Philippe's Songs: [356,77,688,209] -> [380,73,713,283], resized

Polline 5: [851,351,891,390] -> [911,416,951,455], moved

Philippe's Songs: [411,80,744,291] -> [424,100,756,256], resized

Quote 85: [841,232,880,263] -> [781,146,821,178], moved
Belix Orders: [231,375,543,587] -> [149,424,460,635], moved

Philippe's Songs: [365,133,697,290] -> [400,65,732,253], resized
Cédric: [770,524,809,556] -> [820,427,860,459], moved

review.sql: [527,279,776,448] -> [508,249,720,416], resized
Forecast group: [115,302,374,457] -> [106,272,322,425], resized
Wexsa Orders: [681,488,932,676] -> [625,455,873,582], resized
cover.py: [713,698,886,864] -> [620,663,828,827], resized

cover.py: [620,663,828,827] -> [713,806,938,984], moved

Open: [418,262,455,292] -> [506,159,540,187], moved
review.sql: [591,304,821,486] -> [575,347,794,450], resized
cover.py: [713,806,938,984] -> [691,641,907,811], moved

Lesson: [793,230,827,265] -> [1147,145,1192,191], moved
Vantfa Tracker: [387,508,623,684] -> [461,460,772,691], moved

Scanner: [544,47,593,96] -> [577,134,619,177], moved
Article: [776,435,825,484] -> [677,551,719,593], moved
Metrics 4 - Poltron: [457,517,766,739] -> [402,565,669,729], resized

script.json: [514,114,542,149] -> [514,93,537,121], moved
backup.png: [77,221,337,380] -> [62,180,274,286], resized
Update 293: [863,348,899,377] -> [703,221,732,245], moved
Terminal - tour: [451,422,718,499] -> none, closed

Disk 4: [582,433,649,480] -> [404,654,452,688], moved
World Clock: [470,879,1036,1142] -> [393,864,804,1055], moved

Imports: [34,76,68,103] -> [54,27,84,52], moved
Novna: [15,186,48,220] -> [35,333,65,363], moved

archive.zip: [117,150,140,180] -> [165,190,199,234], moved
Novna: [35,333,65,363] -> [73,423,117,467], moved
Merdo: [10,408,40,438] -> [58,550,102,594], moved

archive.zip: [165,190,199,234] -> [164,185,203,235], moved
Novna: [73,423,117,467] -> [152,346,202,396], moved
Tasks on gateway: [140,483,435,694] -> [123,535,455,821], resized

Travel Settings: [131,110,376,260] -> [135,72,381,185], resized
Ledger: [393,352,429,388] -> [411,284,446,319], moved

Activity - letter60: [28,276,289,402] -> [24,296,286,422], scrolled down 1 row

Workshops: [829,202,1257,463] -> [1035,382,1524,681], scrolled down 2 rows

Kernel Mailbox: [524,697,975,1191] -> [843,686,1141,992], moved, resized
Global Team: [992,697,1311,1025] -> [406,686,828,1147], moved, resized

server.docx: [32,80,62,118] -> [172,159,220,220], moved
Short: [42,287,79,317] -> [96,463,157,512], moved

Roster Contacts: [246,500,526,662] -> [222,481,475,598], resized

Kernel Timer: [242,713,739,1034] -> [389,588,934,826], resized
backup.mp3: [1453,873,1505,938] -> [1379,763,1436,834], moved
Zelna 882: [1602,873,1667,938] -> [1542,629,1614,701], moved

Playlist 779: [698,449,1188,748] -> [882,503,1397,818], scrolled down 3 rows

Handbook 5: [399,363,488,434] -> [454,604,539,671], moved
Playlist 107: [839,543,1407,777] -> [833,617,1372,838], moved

• • • • • • •

TASK DIRECTIONS: Lines from the one with "Tasks on gateway: [140,483,435,694]" through the end of the data: set these down exactly, including both ends and nothing more.

RESULT FOR THIS EXERCISE:
Tasks on gateway: [140,483,435,694] -> [123,535,455,821], resized

Travel Settings: [131,110,376,260] -> [135,72,381,185], resized
Ledger: [393,352,429,388] -> [411,284,446,319], moved

Activity - letter60: [28,276,289,402] -> [24,296,286,422], scrolled down 1 row

Workshops: [829,202,1257,463] -> [1035,382,1524,681], scrolled down 2 rows

Kernel Mailbox: [524,697,975,1191] -> [843,686,1141,992], moved, resized
Global Team: [992,697,1311,1025] -> [406,686,828,1147], moved, resized

server.docx: [32,80,62,118] -> [172,159,220,220], moved
Short: [42,287,79,317] -> [96,463,157,512], moved

Roster Contacts: [246,500,526,662] -> [222,481,475,598], resized

Kernel Timer: [242,713,739,1034] -> [389,588,934,826], resized
backup.mp3: [1453,873,1505,938] -> [1379,763,1436,834], moved
Zelna 882: [1602,873,1667,938] -> [1542,629,1614,701], moved

Playlist 779: [698,449,1188,748] -> [882,503,1397,818], scrolled down 3 rows

Handbook 5: [399,363,488,434] -> [454,604,539,671], moved
Playlist 107: [839,543,1407,777] -> [833,617,1372,838], moved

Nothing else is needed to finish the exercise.